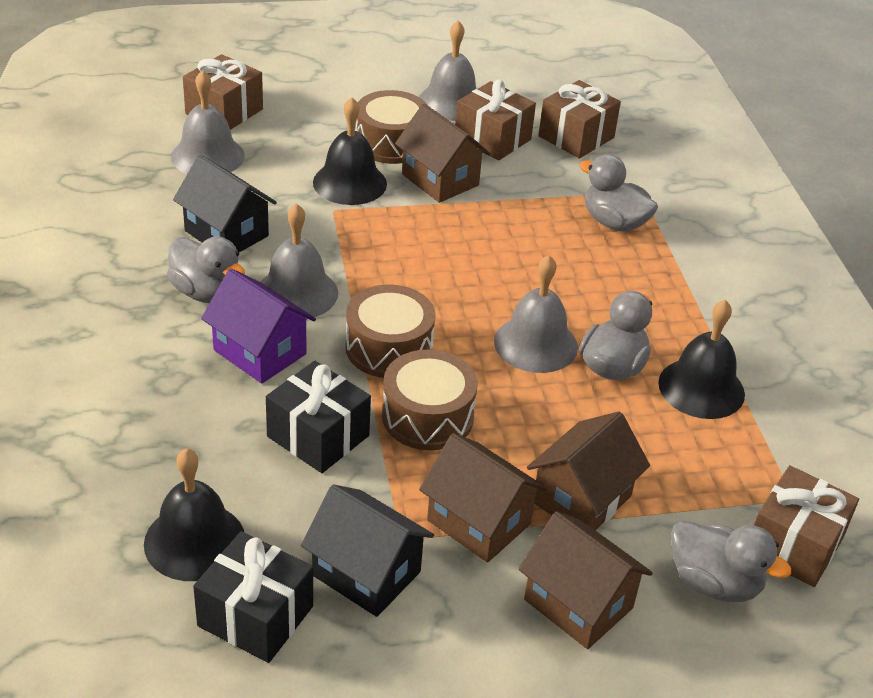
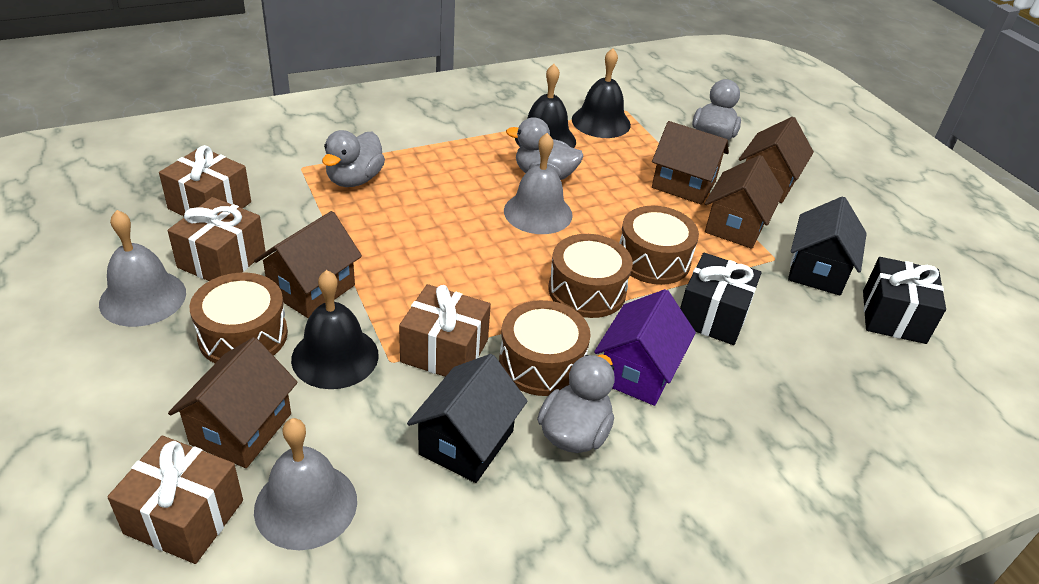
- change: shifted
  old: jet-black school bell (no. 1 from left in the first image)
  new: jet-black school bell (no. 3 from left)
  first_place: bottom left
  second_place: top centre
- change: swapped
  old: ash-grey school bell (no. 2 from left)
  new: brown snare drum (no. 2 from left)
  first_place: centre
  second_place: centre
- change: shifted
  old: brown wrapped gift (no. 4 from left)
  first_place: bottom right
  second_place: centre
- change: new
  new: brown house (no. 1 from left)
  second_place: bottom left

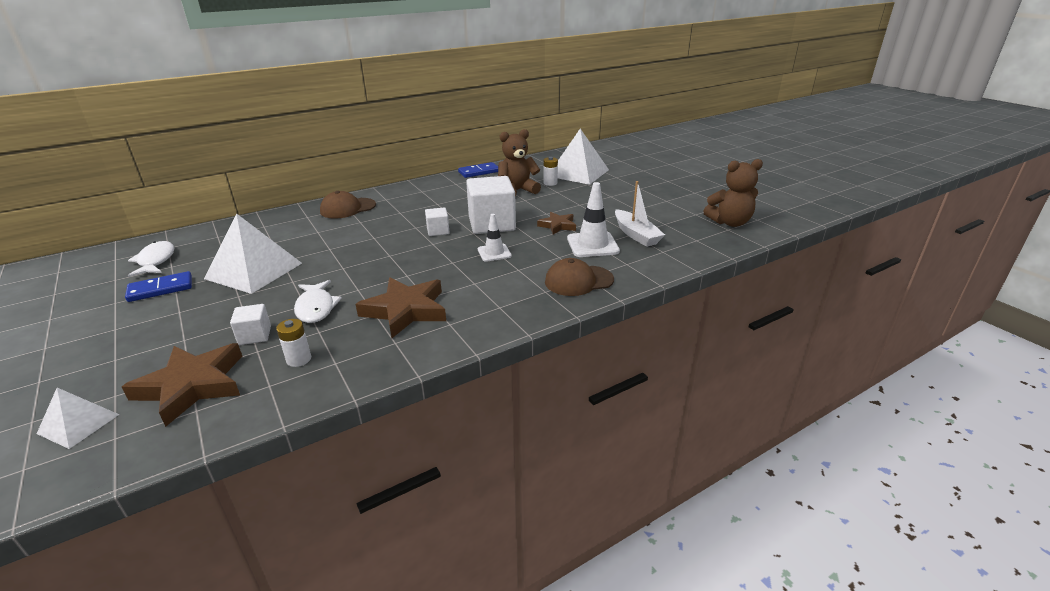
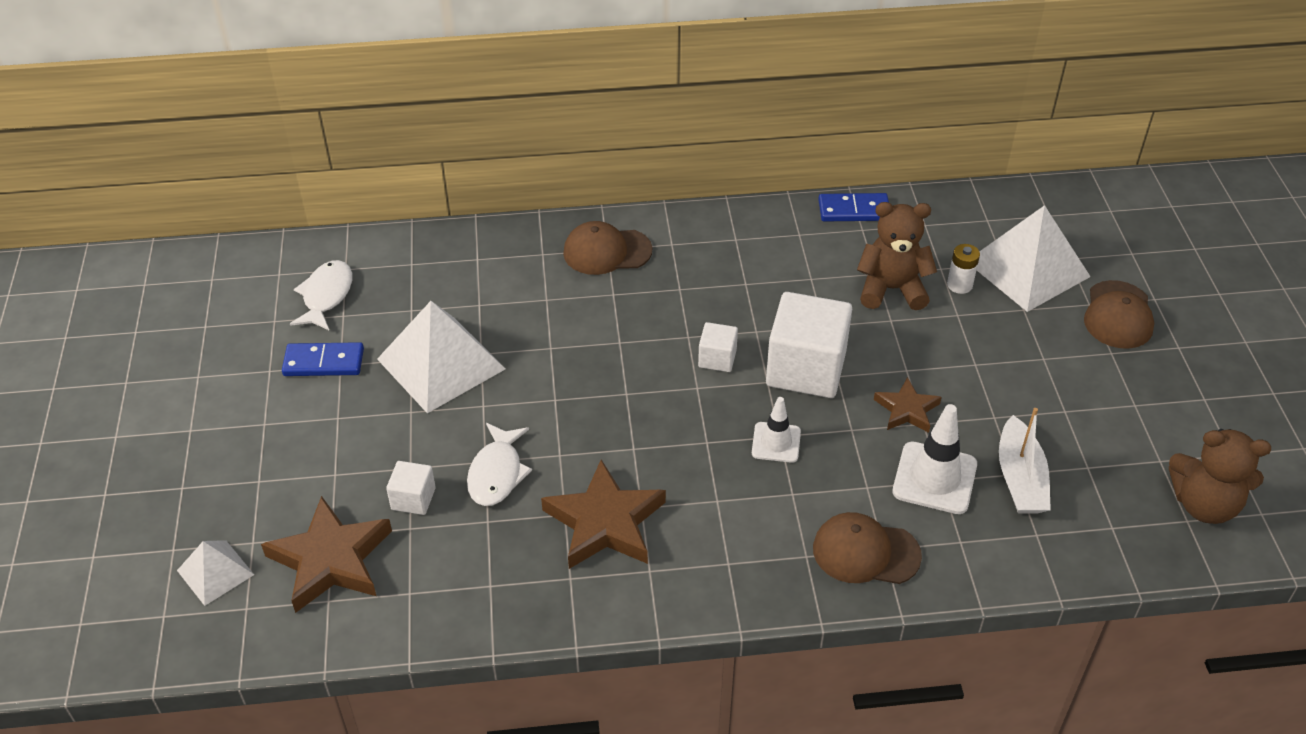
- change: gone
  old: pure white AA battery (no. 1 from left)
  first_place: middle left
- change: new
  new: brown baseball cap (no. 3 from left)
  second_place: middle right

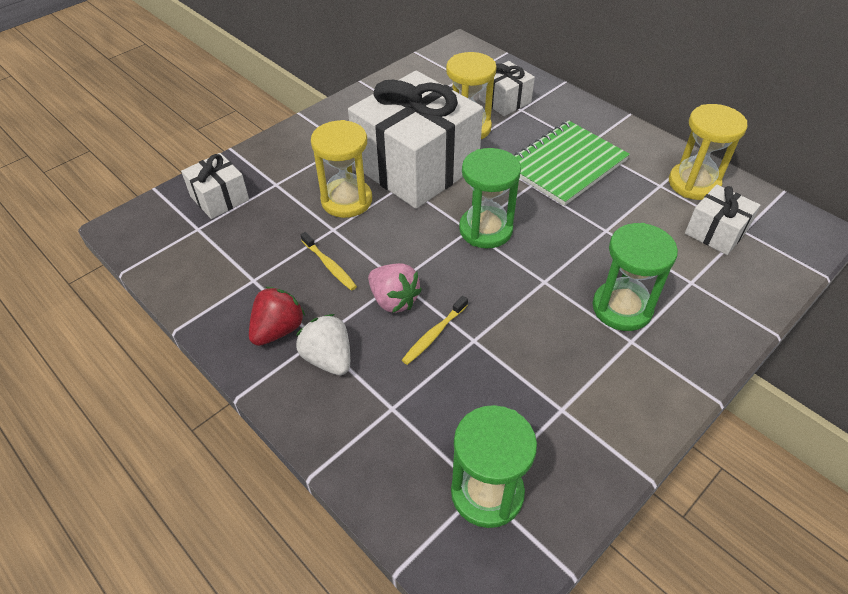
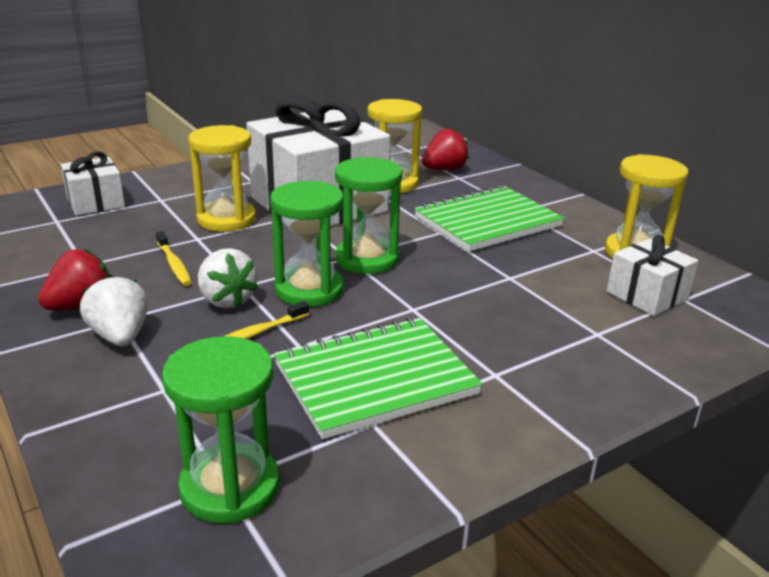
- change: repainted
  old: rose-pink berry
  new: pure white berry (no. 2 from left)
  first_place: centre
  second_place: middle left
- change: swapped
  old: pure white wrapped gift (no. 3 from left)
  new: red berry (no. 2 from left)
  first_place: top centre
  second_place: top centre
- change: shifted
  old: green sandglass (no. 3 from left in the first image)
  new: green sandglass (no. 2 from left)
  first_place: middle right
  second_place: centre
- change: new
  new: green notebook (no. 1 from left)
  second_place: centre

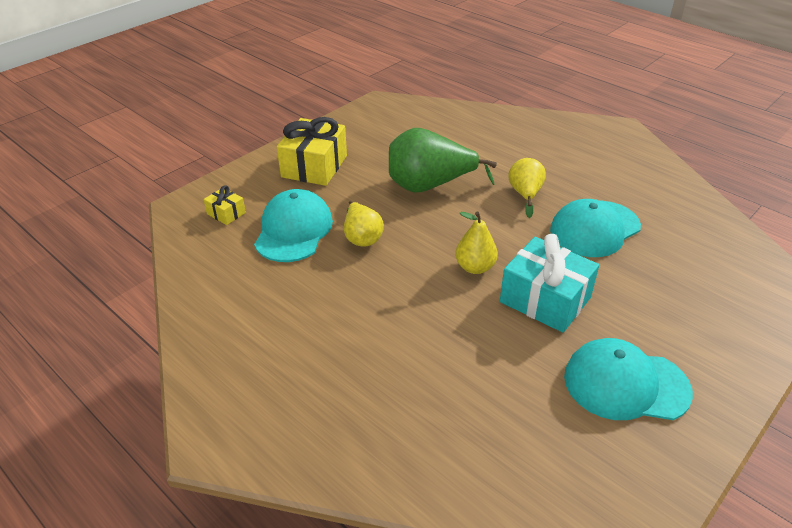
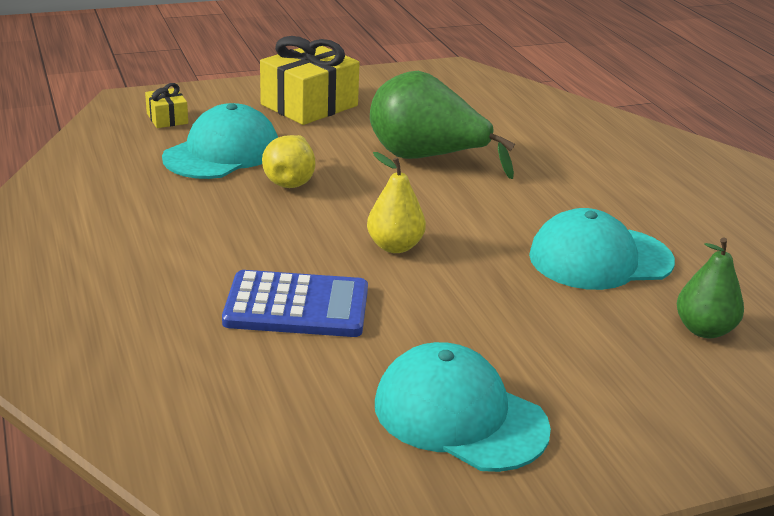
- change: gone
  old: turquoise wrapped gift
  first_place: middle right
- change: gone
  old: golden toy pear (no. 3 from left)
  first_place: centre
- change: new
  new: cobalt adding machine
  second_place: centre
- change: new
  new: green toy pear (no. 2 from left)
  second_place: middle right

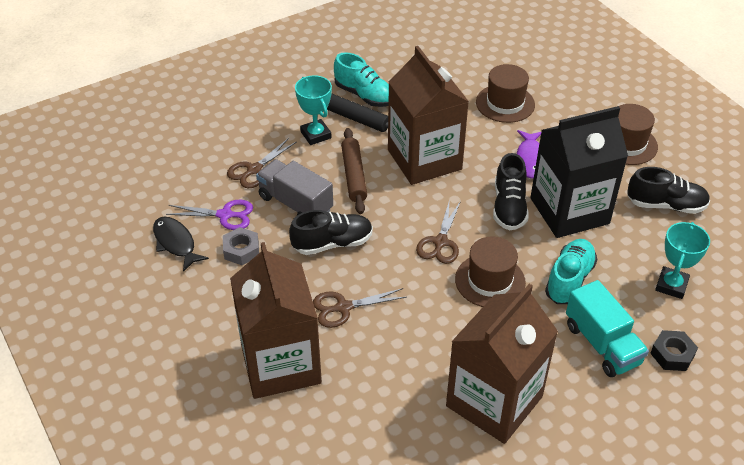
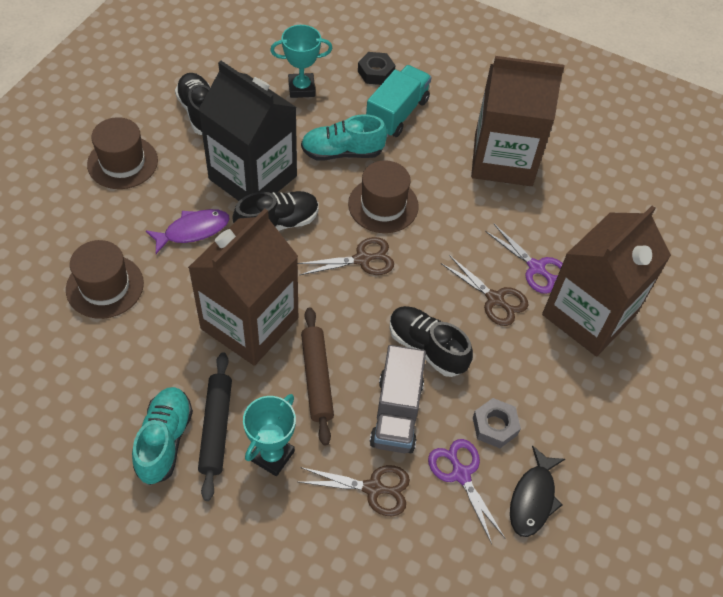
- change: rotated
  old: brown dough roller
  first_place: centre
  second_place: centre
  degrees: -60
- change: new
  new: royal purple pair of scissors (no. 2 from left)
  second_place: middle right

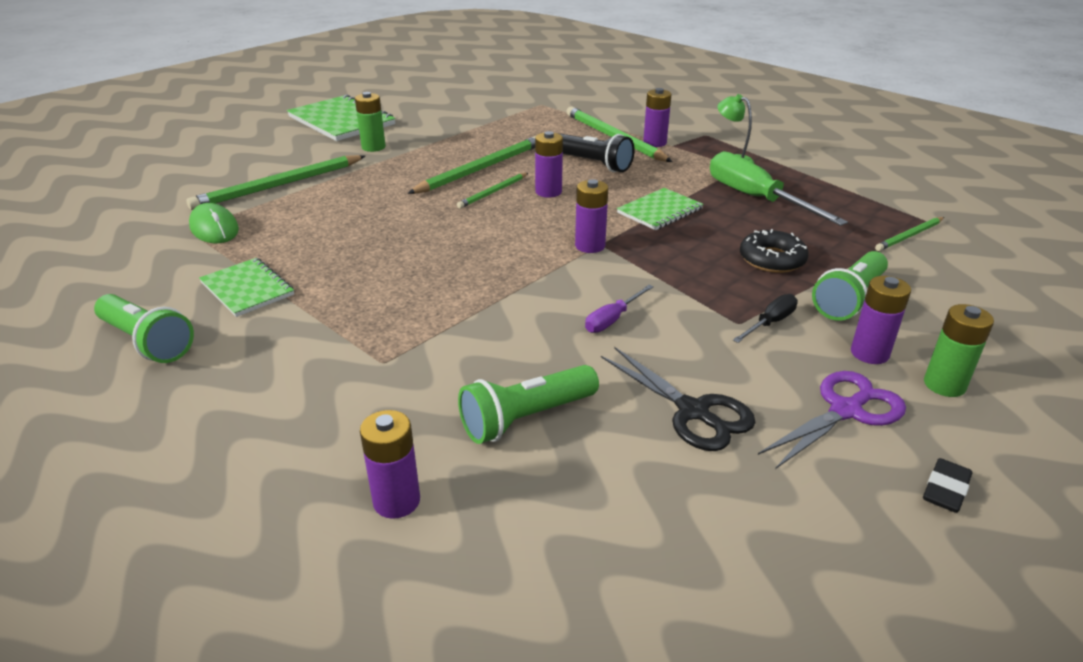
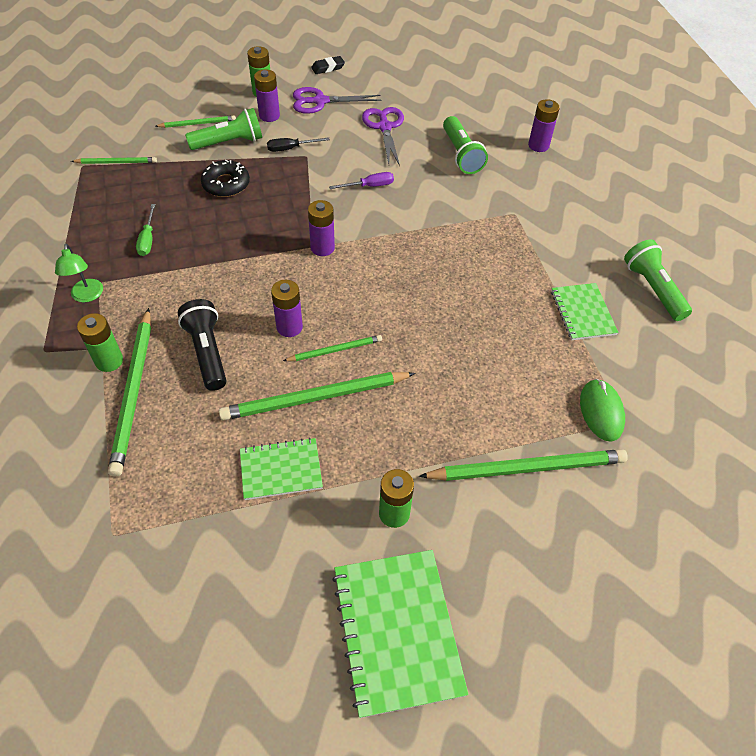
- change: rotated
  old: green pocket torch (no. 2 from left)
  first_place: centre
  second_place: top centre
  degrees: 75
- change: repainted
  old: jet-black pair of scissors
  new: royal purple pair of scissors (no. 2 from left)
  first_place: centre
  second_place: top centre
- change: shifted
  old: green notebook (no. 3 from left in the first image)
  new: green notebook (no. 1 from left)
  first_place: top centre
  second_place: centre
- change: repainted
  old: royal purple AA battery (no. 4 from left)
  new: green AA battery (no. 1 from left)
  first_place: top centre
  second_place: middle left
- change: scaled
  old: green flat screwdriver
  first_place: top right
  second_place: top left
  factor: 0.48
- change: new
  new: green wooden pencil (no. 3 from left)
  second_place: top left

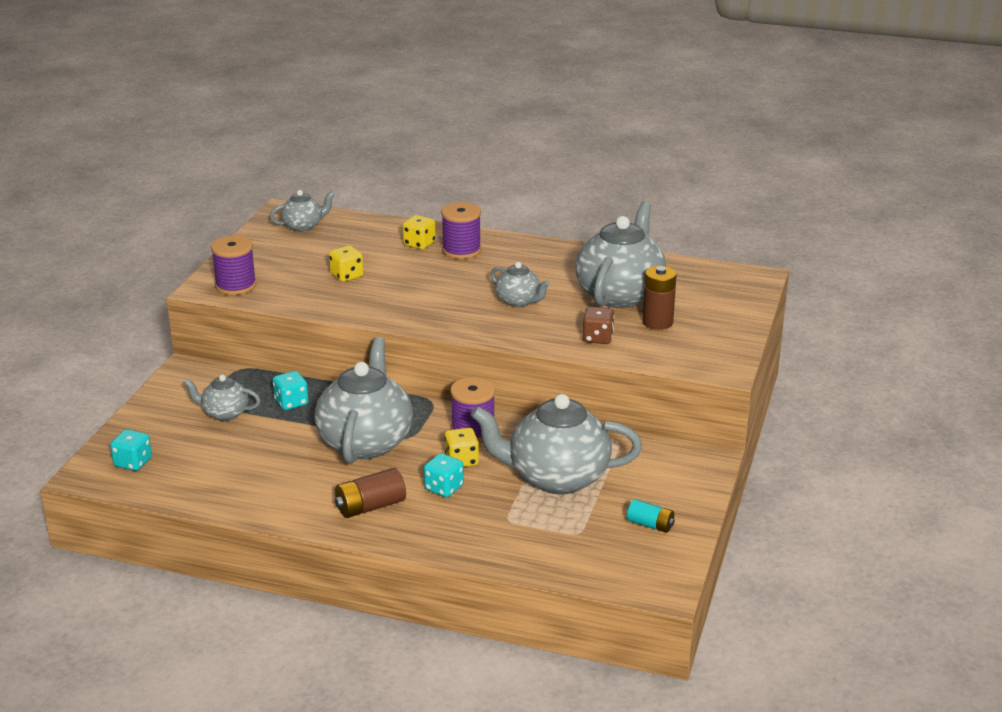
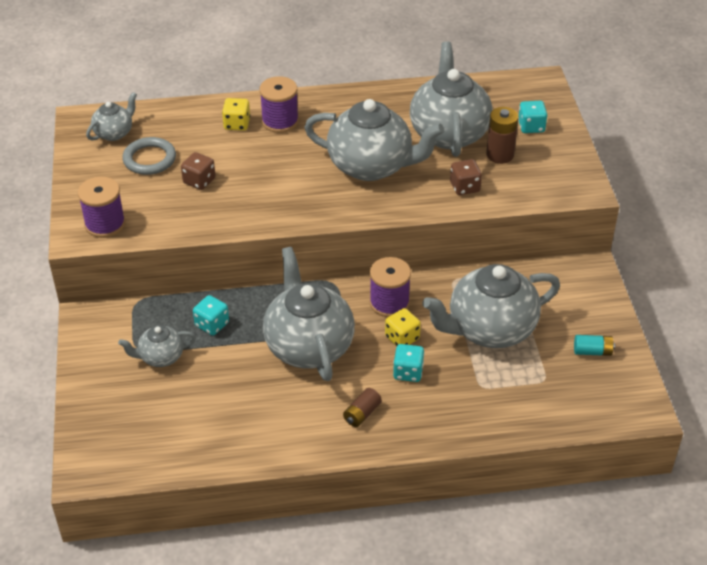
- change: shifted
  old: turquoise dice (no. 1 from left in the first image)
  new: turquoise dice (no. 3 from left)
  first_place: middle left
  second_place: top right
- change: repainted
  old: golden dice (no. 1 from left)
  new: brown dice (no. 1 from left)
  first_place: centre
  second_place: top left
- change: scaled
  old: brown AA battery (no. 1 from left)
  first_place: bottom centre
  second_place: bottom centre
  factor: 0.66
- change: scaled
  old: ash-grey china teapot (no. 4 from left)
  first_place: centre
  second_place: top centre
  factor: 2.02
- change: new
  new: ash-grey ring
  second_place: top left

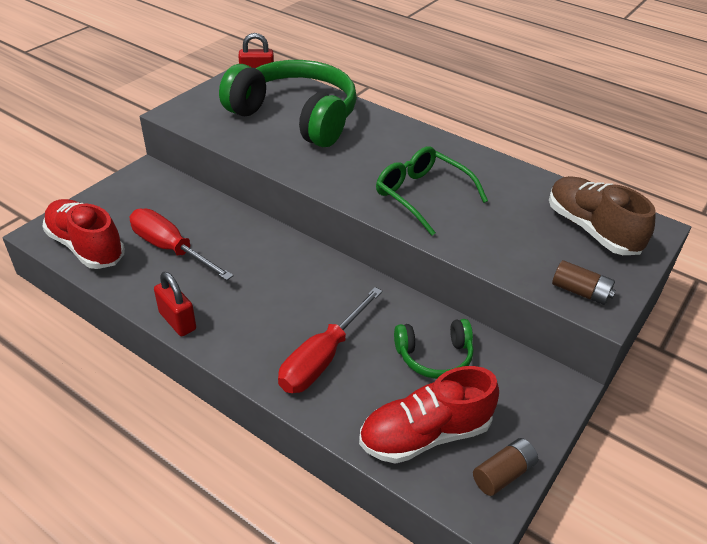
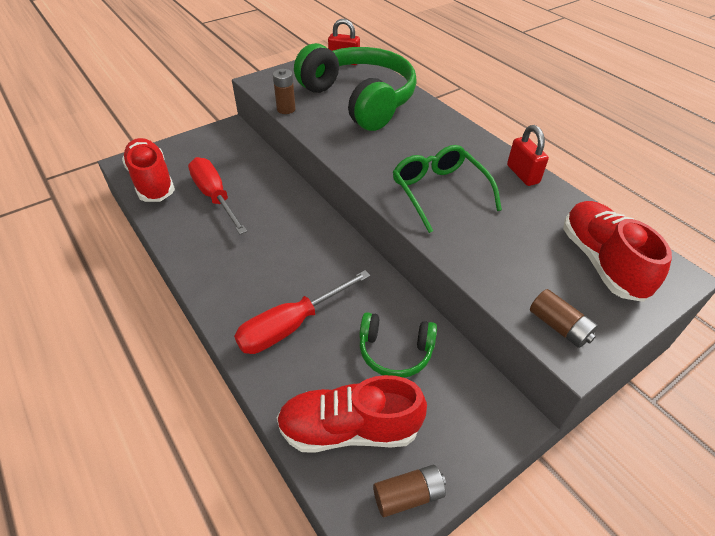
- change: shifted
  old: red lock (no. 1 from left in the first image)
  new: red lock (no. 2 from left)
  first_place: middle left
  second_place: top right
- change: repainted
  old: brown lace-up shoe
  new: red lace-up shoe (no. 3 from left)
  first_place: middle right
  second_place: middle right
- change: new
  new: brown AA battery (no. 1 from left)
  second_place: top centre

▶ [YOUR OBJECTIVE] Return all lines of the material above in which the word "bell" occurs.

▶ [REPLY TO THE EXERCISE]
  old: jet-black school bell (no. 1 from left in the first image)
  new: jet-black school bell (no. 3 from left)
  old: ash-grey school bell (no. 2 from left)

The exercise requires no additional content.